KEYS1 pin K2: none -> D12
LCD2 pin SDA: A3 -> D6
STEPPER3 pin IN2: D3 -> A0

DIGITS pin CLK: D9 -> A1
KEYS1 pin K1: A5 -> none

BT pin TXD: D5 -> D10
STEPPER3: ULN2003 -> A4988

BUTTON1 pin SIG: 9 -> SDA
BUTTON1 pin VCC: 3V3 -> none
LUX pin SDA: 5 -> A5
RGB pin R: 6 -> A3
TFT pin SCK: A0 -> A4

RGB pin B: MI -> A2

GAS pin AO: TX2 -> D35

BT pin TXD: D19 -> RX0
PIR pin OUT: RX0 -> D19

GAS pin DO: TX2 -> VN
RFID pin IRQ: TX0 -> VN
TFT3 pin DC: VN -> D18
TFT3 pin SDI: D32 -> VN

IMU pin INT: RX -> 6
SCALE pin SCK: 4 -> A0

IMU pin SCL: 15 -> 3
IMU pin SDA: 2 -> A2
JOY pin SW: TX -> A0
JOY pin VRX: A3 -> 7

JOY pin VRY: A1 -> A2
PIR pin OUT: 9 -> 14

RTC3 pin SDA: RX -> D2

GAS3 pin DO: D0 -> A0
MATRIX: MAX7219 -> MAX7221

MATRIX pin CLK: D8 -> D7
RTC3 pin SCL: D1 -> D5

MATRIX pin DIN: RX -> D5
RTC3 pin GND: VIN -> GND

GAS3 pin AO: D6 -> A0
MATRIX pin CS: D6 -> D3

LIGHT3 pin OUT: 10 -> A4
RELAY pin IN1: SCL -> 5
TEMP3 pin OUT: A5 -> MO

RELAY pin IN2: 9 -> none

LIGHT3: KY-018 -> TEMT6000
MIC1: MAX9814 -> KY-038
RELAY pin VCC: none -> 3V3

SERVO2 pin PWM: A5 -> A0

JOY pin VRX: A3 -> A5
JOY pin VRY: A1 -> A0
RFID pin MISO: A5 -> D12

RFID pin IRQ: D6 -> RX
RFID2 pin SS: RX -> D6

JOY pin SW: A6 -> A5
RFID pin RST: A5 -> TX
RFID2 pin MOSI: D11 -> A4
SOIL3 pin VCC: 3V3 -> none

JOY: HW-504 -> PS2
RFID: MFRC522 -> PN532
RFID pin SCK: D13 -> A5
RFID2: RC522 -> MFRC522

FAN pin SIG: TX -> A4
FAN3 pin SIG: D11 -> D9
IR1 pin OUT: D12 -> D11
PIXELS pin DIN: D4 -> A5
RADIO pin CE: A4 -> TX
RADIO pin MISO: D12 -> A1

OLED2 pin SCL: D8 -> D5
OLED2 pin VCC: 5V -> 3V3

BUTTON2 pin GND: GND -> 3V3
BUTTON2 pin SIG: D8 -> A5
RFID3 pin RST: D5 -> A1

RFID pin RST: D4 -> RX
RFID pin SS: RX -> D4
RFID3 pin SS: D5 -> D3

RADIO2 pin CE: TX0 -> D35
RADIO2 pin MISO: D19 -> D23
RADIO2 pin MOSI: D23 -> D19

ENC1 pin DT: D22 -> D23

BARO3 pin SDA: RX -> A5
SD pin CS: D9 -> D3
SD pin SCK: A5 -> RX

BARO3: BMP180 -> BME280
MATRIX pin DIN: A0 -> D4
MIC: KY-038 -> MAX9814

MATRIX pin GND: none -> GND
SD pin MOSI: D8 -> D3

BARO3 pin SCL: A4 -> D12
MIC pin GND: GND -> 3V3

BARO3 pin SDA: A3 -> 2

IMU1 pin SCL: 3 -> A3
_ _ _ _ _ _ _
#### [Task directions]
Print the entries exactly.

#### [Exercise answer]
KEYS1 pin K2: none -> D12
LCD2 pin SDA: A3 -> D6
STEPPER3 pin IN2: D3 -> A0

DIGITS pin CLK: D9 -> A1
KEYS1 pin K1: A5 -> none

BT pin TXD: D5 -> D10
STEPPER3: ULN2003 -> A4988

BUTTON1 pin SIG: 9 -> SDA
BUTTON1 pin VCC: 3V3 -> none
LUX pin SDA: 5 -> A5
RGB pin R: 6 -> A3
TFT pin SCK: A0 -> A4

RGB pin B: MI -> A2

GAS pin AO: TX2 -> D35

BT pin TXD: D19 -> RX0
PIR pin OUT: RX0 -> D19

GAS pin DO: TX2 -> VN
RFID pin IRQ: TX0 -> VN
TFT3 pin DC: VN -> D18
TFT3 pin SDI: D32 -> VN

IMU pin INT: RX -> 6
SCALE pin SCK: 4 -> A0

IMU pin SCL: 15 -> 3
IMU pin SDA: 2 -> A2
JOY pin SW: TX -> A0
JOY pin VRX: A3 -> 7

JOY pin VRY: A1 -> A2
PIR pin OUT: 9 -> 14

RTC3 pin SDA: RX -> D2

GAS3 pin DO: D0 -> A0
MATRIX: MAX7219 -> MAX7221

MATRIX pin CLK: D8 -> D7
RTC3 pin SCL: D1 -> D5

MATRIX pin DIN: RX -> D5
RTC3 pin GND: VIN -> GND

GAS3 pin AO: D6 -> A0
MATRIX pin CS: D6 -> D3

LIGHT3 pin OUT: 10 -> A4
RELAY pin IN1: SCL -> 5
TEMP3 pin OUT: A5 -> MO

RELAY pin IN2: 9 -> none

LIGHT3: KY-018 -> TEMT6000
MIC1: MAX9814 -> KY-038
RELAY pin VCC: none -> 3V3

SERVO2 pin PWM: A5 -> A0

JOY pin VRX: A3 -> A5
JOY pin VRY: A1 -> A0
RFID pin MISO: A5 -> D12

RFID pin IRQ: D6 -> RX
RFID2 pin SS: RX -> D6

JOY pin SW: A6 -> A5
RFID pin RST: A5 -> TX
RFID2 pin MOSI: D11 -> A4
SOIL3 pin VCC: 3V3 -> none

JOY: HW-504 -> PS2
RFID: MFRC522 -> PN532
RFID pin SCK: D13 -> A5
RFID2: RC522 -> MFRC522

FAN pin SIG: TX -> A4
FAN3 pin SIG: D11 -> D9
IR1 pin OUT: D12 -> D11
PIXELS pin DIN: D4 -> A5
RADIO pin CE: A4 -> TX
RADIO pin MISO: D12 -> A1

OLED2 pin SCL: D8 -> D5
OLED2 pin VCC: 5V -> 3V3

BUTTON2 pin GND: GND -> 3V3
BUTTON2 pin SIG: D8 -> A5
RFID3 pin RST: D5 -> A1

RFID pin RST: D4 -> RX
RFID pin SS: RX -> D4
RFID3 pin SS: D5 -> D3

RADIO2 pin CE: TX0 -> D35
RADIO2 pin MISO: D19 -> D23
RADIO2 pin MOSI: D23 -> D19

ENC1 pin DT: D22 -> D23

BARO3 pin SDA: RX -> A5
SD pin CS: D9 -> D3
SD pin SCK: A5 -> RX

BARO3: BMP180 -> BME280
MATRIX pin DIN: A0 -> D4
MIC: KY-038 -> MAX9814

MATRIX pin GND: none -> GND
SD pin MOSI: D8 -> D3

BARO3 pin SCL: A4 -> D12
MIC pin GND: GND -> 3V3

BARO3 pin SDA: A3 -> 2

IMU1 pin SCL: 3 -> A3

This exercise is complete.